>> Start Extracted information
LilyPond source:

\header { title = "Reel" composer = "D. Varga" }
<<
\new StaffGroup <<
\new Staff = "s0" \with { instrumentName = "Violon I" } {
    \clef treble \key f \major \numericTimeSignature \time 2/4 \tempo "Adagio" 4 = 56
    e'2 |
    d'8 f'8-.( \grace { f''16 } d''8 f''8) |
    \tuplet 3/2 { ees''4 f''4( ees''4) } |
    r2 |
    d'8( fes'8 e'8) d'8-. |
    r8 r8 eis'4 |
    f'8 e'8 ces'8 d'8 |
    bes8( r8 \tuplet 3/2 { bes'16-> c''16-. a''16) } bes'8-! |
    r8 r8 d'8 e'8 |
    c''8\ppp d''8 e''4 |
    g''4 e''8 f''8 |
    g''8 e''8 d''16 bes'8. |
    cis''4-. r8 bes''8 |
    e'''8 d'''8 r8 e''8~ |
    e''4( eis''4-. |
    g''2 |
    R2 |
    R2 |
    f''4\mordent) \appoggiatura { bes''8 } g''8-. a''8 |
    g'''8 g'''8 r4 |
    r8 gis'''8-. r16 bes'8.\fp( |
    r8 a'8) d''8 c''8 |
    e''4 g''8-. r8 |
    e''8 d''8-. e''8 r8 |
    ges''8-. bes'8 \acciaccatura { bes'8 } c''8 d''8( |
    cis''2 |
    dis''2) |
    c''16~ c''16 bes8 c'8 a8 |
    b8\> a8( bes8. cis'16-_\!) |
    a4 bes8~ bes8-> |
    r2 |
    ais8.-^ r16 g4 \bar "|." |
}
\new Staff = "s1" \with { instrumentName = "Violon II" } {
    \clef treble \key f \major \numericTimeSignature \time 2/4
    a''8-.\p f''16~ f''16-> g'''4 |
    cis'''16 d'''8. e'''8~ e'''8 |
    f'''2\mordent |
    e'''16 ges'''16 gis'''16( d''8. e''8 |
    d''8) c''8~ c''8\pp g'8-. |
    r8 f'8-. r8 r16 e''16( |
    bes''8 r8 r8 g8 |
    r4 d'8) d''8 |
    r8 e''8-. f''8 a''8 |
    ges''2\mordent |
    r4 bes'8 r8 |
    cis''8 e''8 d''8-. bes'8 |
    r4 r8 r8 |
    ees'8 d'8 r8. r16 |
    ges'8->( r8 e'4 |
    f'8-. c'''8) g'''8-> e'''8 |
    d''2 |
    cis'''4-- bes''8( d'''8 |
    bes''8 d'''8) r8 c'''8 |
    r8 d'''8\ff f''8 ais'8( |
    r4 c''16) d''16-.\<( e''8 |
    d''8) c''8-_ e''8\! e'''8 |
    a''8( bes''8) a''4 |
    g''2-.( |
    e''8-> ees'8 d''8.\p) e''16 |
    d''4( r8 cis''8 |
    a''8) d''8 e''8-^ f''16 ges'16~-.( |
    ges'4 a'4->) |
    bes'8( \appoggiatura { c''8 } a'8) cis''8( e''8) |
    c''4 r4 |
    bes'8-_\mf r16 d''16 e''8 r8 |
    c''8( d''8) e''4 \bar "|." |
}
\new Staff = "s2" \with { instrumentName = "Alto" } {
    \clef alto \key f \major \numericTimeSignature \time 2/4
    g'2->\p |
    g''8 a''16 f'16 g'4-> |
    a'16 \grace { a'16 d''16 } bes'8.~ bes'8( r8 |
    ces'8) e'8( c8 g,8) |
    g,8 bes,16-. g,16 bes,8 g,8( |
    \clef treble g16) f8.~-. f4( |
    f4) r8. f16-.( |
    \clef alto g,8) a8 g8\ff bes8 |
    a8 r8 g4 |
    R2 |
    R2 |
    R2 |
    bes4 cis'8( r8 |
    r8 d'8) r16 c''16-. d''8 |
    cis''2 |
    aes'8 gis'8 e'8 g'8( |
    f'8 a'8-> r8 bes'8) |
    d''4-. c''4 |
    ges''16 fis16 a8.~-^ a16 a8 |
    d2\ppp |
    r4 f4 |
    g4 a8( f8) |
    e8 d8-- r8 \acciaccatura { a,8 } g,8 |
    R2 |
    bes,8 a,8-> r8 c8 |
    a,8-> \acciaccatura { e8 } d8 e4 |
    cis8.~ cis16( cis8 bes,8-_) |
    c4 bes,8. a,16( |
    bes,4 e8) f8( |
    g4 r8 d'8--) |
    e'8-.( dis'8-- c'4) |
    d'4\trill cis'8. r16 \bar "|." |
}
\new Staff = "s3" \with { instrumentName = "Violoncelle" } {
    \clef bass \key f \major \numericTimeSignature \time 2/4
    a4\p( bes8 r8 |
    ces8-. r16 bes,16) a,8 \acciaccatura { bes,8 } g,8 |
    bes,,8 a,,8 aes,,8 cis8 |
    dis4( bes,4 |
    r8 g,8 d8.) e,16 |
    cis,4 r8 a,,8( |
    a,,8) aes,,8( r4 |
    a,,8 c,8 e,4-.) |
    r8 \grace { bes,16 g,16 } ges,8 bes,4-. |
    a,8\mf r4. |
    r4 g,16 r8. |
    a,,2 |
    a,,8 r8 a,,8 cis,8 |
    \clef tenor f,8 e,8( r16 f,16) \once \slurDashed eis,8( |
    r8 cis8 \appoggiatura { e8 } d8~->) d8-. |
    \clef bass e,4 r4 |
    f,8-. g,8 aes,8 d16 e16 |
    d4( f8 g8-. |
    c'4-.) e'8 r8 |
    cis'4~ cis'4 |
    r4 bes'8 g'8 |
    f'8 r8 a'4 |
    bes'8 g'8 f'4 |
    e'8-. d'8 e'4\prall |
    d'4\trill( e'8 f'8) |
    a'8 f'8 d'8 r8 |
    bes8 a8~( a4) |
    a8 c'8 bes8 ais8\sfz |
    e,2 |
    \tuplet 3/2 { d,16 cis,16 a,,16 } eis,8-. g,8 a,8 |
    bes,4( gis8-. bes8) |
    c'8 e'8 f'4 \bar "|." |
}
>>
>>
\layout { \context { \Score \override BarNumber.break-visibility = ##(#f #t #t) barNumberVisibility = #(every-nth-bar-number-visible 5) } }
>> End Extracted information
→ **Request**: Pick out every line of the listing that contains the string "major", and copy each one in full.

→ **Final answer**:
    \clef treble \key f \major \numericTimeSignature \time 2/4 \tempo "Adagio" 4 = 56
    \clef treble \key f \major \numericTimeSignature \time 2/4
    \clef alto \key f \major \numericTimeSignature \time 2/4
    \clef bass \key f \major \numericTimeSignature \time 2/4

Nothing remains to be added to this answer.